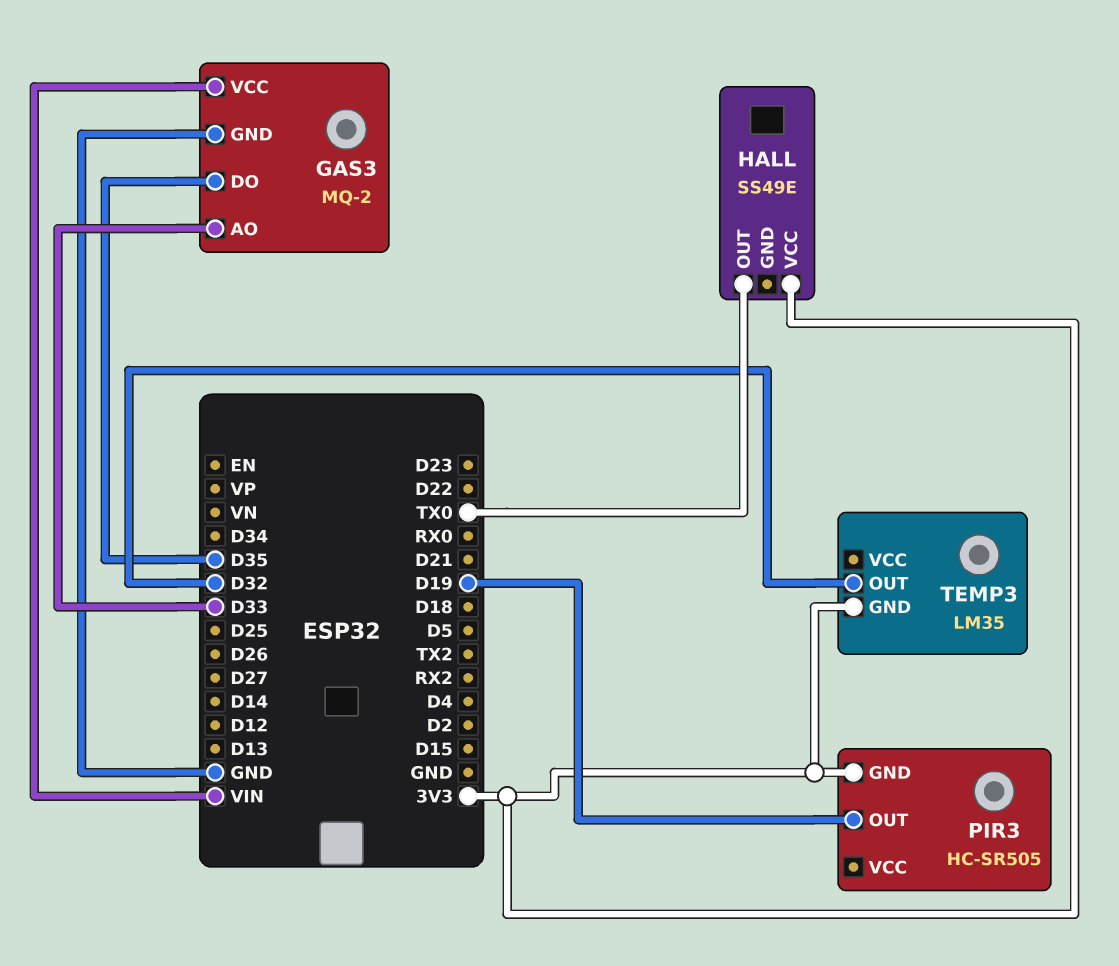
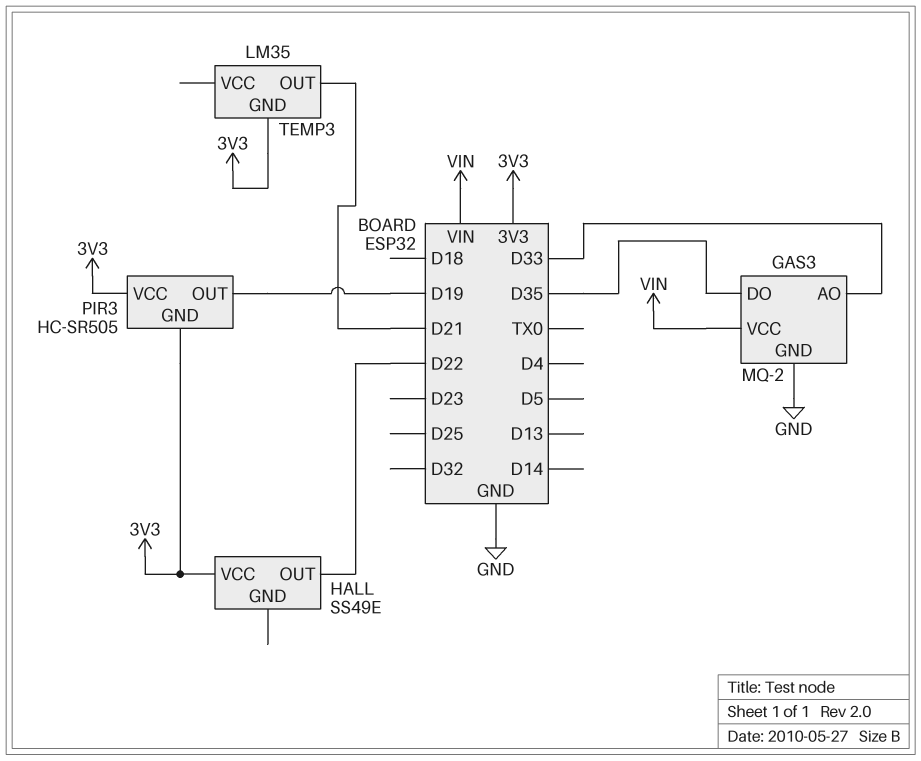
HALL pin OUT: TX0 -> D22
PIR3 pin VCC: none -> 3V3
TEMP3 pin OUT: D32 -> D21

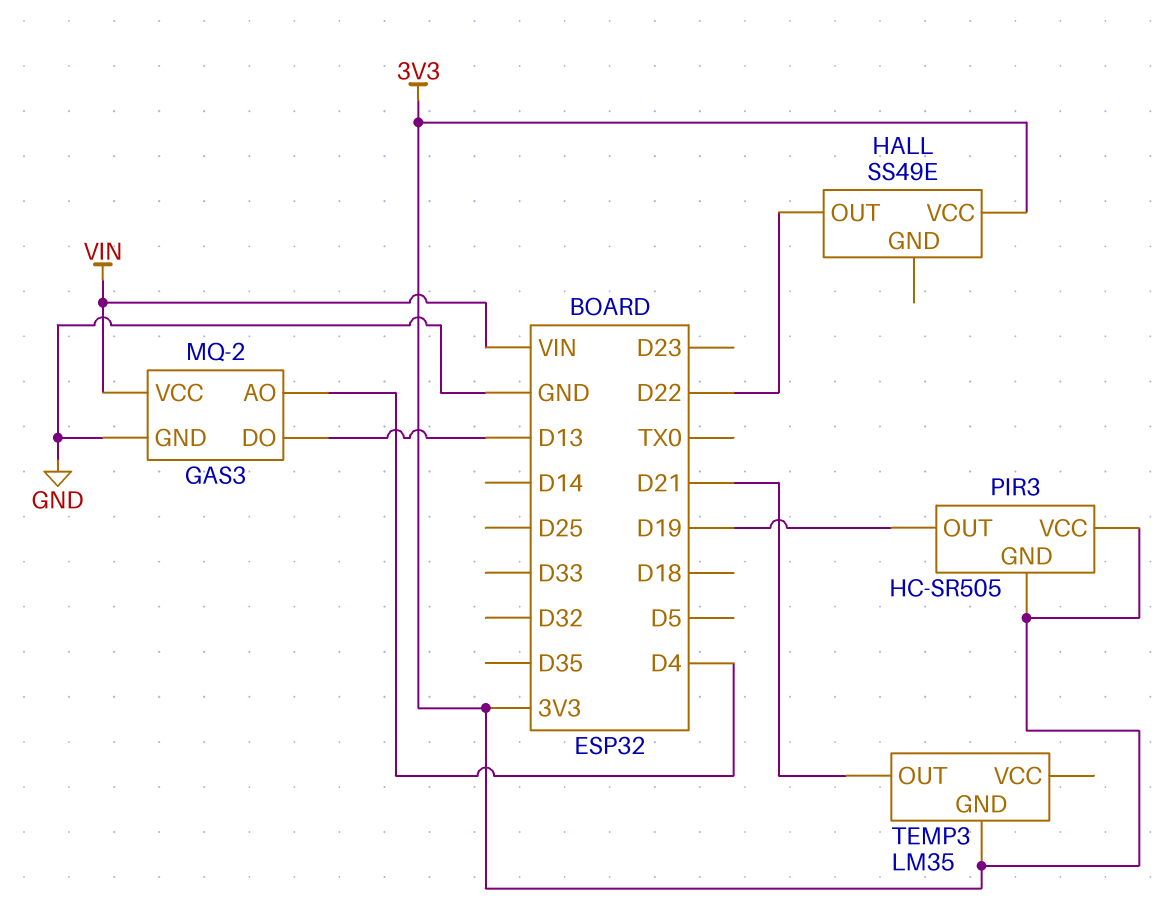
GAS3 pin AO: D33 -> D4
GAS3 pin DO: D35 -> D13

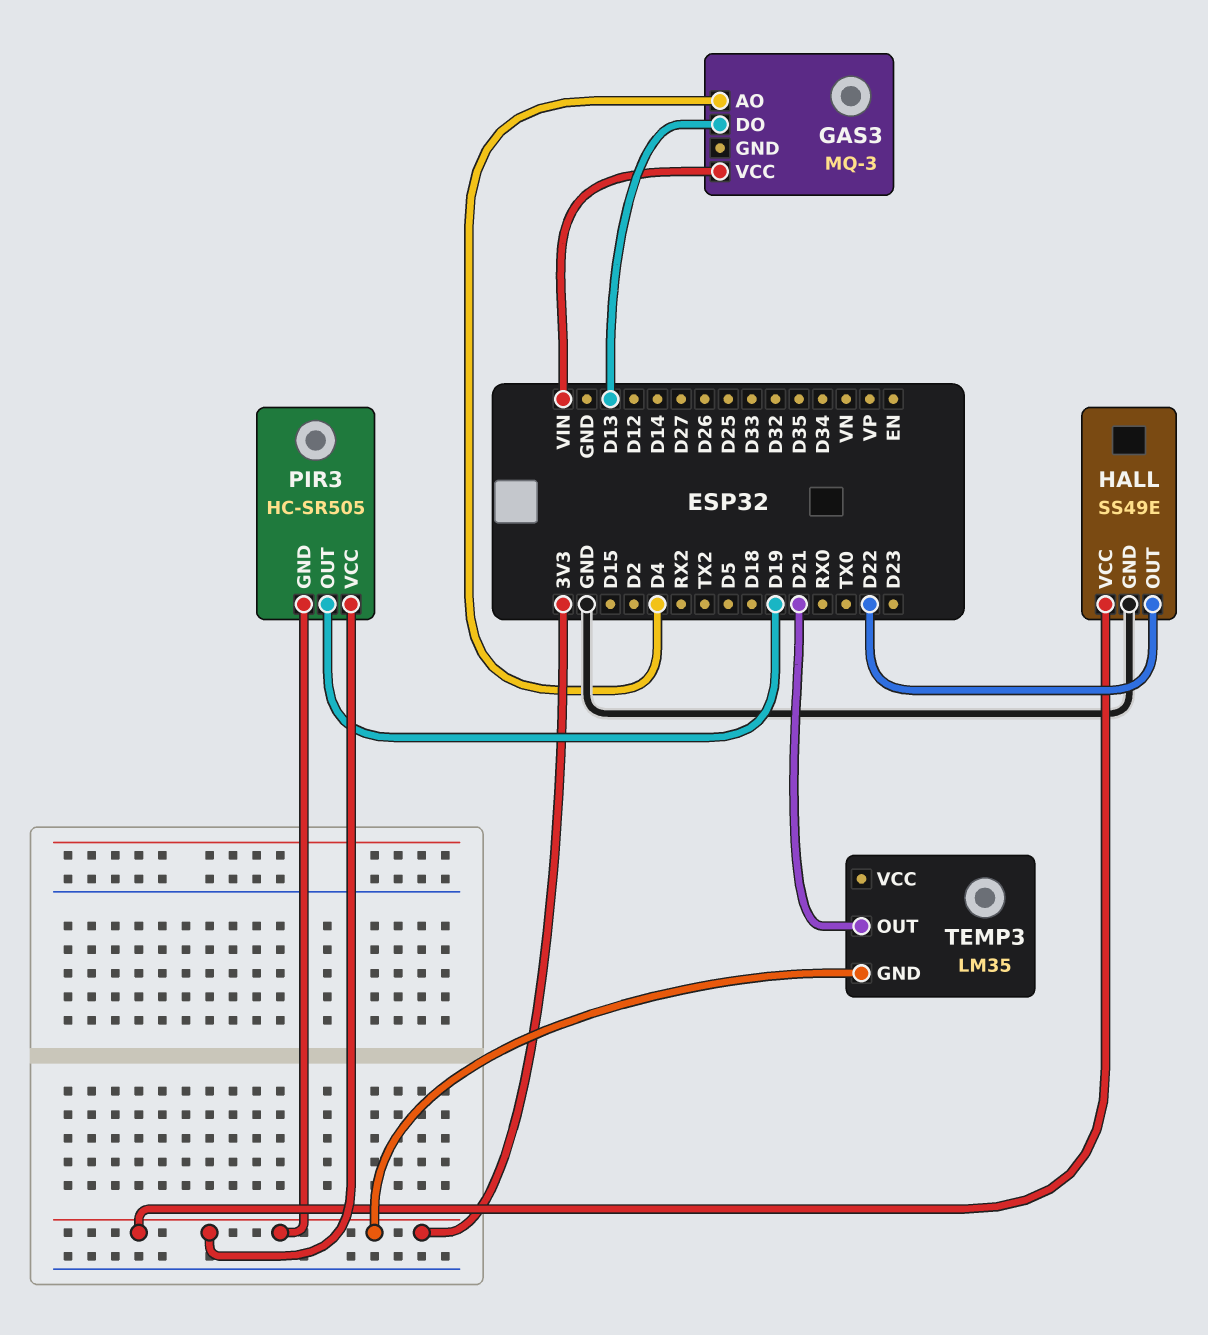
GAS3: MQ-2 -> MQ-3
GAS3 pin GND: GND -> none
HALL pin GND: none -> GND

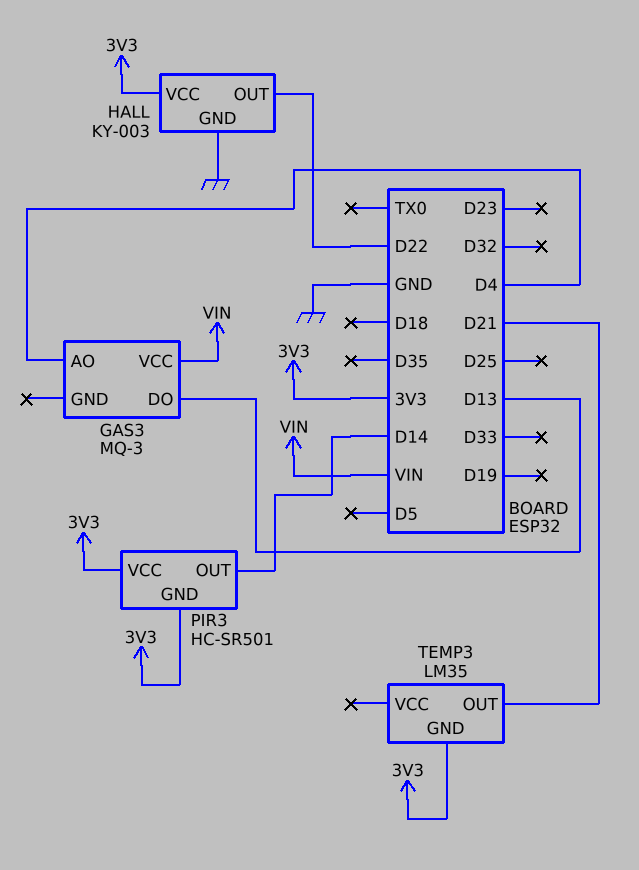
HALL: SS49E -> KY-003
PIR3: HC-SR505 -> HC-SR501
PIR3 pin OUT: D19 -> D14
++++++++
Exercise details
Every entry above should be written out again verbatim, with no pictures included.

Expected answer
HALL pin OUT: TX0 -> D22
PIR3 pin VCC: none -> 3V3
TEMP3 pin OUT: D32 -> D21

GAS3 pin AO: D33 -> D4
GAS3 pin DO: D35 -> D13

GAS3: MQ-2 -> MQ-3
GAS3 pin GND: GND -> none
HALL pin GND: none -> GND

HALL: SS49E -> KY-003
PIR3: HC-SR505 -> HC-SR501
PIR3 pin OUT: D19 -> D14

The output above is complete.